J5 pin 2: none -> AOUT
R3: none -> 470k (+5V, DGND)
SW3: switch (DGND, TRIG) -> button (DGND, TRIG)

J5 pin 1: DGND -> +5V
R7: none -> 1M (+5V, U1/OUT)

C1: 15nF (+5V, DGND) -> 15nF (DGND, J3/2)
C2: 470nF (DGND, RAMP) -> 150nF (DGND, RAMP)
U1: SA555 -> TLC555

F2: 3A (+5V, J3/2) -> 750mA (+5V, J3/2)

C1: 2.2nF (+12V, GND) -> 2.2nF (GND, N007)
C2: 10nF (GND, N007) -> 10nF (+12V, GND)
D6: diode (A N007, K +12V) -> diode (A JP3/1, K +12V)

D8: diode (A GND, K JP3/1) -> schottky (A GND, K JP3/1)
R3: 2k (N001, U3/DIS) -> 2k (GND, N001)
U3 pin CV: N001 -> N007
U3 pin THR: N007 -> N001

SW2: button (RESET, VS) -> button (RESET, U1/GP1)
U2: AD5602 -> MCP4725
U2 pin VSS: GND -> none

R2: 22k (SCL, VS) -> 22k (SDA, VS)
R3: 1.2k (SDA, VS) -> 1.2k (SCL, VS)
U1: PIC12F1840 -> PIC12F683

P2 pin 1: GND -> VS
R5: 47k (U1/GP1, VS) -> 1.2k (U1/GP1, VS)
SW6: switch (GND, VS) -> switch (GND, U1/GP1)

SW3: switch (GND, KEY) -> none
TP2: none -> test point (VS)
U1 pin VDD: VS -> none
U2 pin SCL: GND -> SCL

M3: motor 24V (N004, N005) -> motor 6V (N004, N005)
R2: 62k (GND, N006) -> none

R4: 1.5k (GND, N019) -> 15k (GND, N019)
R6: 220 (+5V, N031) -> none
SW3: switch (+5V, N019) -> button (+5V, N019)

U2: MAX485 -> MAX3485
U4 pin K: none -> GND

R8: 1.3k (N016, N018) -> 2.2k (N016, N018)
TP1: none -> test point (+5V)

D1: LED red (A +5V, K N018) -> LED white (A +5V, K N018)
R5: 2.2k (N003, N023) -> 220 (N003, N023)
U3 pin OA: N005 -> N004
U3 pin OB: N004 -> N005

----

**Exercise description:**
The records above need to be retyped in full, exactly as they stand.

**Your response:**
J5 pin 2: none -> AOUT
R3: none -> 470k (+5V, DGND)
SW3: switch (DGND, TRIG) -> button (DGND, TRIG)

J5 pin 1: DGND -> +5V
R7: none -> 1M (+5V, U1/OUT)

C1: 15nF (+5V, DGND) -> 15nF (DGND, J3/2)
C2: 470nF (DGND, RAMP) -> 150nF (DGND, RAMP)
U1: SA555 -> TLC555

F2: 3A (+5V, J3/2) -> 750mA (+5V, J3/2)

C1: 2.2nF (+12V, GND) -> 2.2nF (GND, N007)
C2: 10nF (GND, N007) -> 10nF (+12V, GND)
D6: diode (A N007, K +12V) -> diode (A JP3/1, K +12V)

D8: diode (A GND, K JP3/1) -> schottky (A GND, K JP3/1)
R3: 2k (N001, U3/DIS) -> 2k (GND, N001)
U3 pin CV: N001 -> N007
U3 pin THR: N007 -> N001

SW2: button (RESET, VS) -> button (RESET, U1/GP1)
U2: AD5602 -> MCP4725
U2 pin VSS: GND -> none

R2: 22k (SCL, VS) -> 22k (SDA, VS)
R3: 1.2k (SDA, VS) -> 1.2k (SCL, VS)
U1: PIC12F1840 -> PIC12F683

P2 pin 1: GND -> VS
R5: 47k (U1/GP1, VS) -> 1.2k (U1/GP1, VS)
SW6: switch (GND, VS) -> switch (GND, U1/GP1)

SW3: switch (GND, KEY) -> none
TP2: none -> test point (VS)
U1 pin VDD: VS -> none
U2 pin SCL: GND -> SCL

M3: motor 24V (N004, N005) -> motor 6V (N004, N005)
R2: 62k (GND, N006) -> none

R4: 1.5k (GND, N019) -> 15k (GND, N019)
R6: 220 (+5V, N031) -> none
SW3: switch (+5V, N019) -> button (+5V, N019)

U2: MAX485 -> MAX3485
U4 pin K: none -> GND

R8: 1.3k (N016, N018) -> 2.2k (N016, N018)
TP1: none -> test point (+5V)

D1: LED red (A +5V, K N018) -> LED white (A +5V, K N018)
R5: 2.2k (N003, N023) -> 220 (N003, N023)
U3 pin OA: N005 -> N004
U3 pin OB: N004 -> N005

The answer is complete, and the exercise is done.